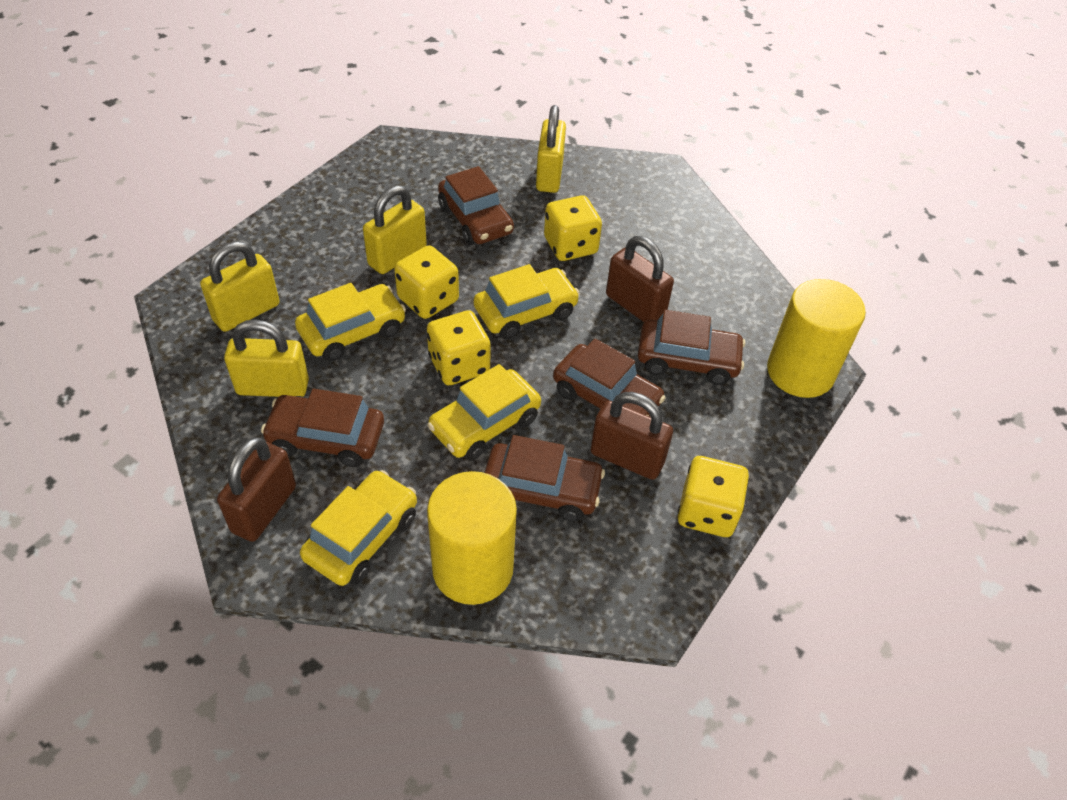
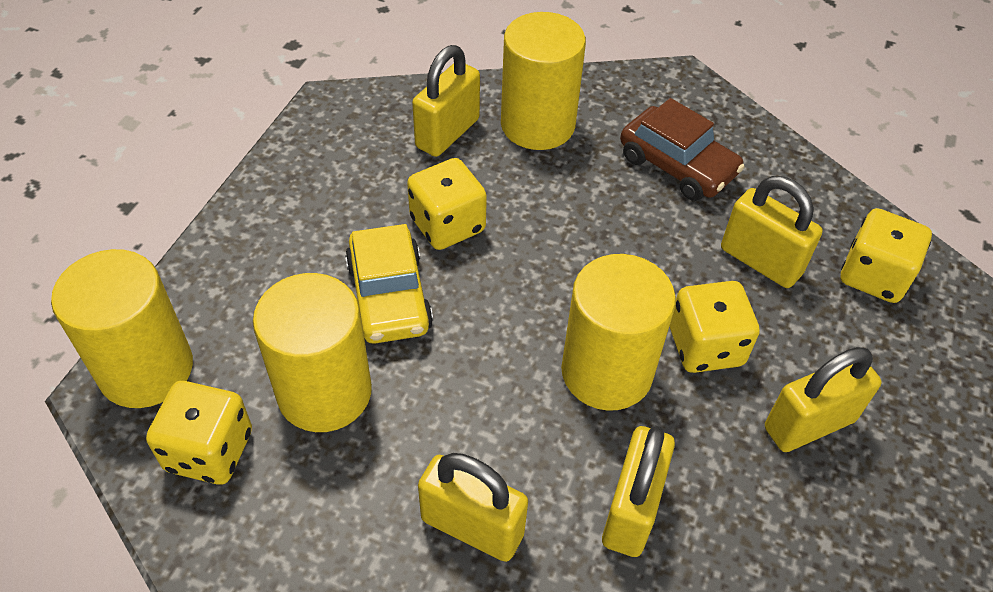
brown car: [261,389,384,467] [438,166,514,245] [484,435,605,522] [553,338,666,416] [638,310,745,385] = 5 -> [620,98,745,201] = 1
brown padlock: [217,437,296,542] [591,392,673,480] [606,236,674,322] = 3 -> none = 0
yellow car: [295,283,406,361] [300,470,417,586] [427,364,541,461] [474,264,580,339] = 4 -> [345,224,433,344] = 1
yellow cylinder: [427,471,517,605] [767,279,866,398] = 2 -> [51,249,193,408] [253,273,372,432] [501,12,586,150] [561,254,676,411] = 4
yellow padlock: [200,241,280,332] [224,319,309,397] [363,185,427,274] [536,105,566,193] = 4 -> [412,45,480,157] [418,453,528,562] [602,426,675,557] [721,176,823,288] [765,347,882,452] = 5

+ + + + +

Search the data above for the word "padlock". Copy each line it is in.

brown padlock: [217,437,296,542] [591,392,673,480] [606,236,674,322] = 3 -> none = 0
yellow padlock: [200,241,280,332] [224,319,309,397] [363,185,427,274] [536,105,566,193] = 4 -> [412,45,480,157] [418,453,528,562] [602,426,675,557] [721,176,823,288] [765,347,882,452] = 5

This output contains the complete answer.